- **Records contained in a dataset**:
◇ ◇ ◇
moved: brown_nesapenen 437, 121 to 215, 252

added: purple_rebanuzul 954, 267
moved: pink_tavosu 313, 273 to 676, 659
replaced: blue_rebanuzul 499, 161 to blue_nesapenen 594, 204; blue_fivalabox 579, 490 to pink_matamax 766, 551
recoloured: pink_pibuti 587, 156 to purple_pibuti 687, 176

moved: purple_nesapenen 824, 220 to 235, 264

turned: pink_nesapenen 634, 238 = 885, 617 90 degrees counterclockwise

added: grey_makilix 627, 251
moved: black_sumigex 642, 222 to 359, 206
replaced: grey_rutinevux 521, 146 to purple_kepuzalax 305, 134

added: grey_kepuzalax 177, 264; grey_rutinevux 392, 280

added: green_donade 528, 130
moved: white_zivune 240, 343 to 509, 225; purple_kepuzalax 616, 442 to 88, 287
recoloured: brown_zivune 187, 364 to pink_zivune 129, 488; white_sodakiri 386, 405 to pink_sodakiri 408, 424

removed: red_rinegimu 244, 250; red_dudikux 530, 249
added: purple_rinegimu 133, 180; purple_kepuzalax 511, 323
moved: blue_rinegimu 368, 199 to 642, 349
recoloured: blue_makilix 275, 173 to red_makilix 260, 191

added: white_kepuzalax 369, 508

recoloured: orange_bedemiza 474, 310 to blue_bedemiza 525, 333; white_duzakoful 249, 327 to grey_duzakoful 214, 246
◇ ◇ ◇
- **ASSIGNMENT**: Transcribe each entry verbatim, leaving none out.

- **EXERCISE OUTPUT**:
moved: brown_nesapenen 437, 121 to 215, 252

added: purple_rebanuzul 954, 267
moved: pink_tavosu 313, 273 to 676, 659
replaced: blue_rebanuzul 499, 161 to blue_nesapenen 594, 204; blue_fivalabox 579, 490 to pink_matamax 766, 551
recoloured: pink_pibuti 587, 156 to purple_pibuti 687, 176

moved: purple_nesapenen 824, 220 to 235, 264

turned: pink_nesapenen 634, 238 = 885, 617 90 degrees counterclockwise

added: grey_makilix 627, 251
moved: black_sumigex 642, 222 to 359, 206
replaced: grey_rutinevux 521, 146 to purple_kepuzalax 305, 134

added: grey_kepuzalax 177, 264; grey_rutinevux 392, 280

added: green_donade 528, 130
moved: white_zivune 240, 343 to 509, 225; purple_kepuzalax 616, 442 to 88, 287
recoloured: brown_zivune 187, 364 to pink_zivune 129, 488; white_sodakiri 386, 405 to pink_sodakiri 408, 424

removed: red_rinegimu 244, 250; red_dudikux 530, 249
added: purple_rinegimu 133, 180; purple_kepuzalax 511, 323
moved: blue_rinegimu 368, 199 to 642, 349
recoloured: blue_makilix 275, 173 to red_makilix 260, 191

added: white_kepuzalax 369, 508

recoloured: orange_bedemiza 474, 310 to blue_bedemiza 525, 333; white_duzakoful 249, 327 to grey_duzakoful 214, 246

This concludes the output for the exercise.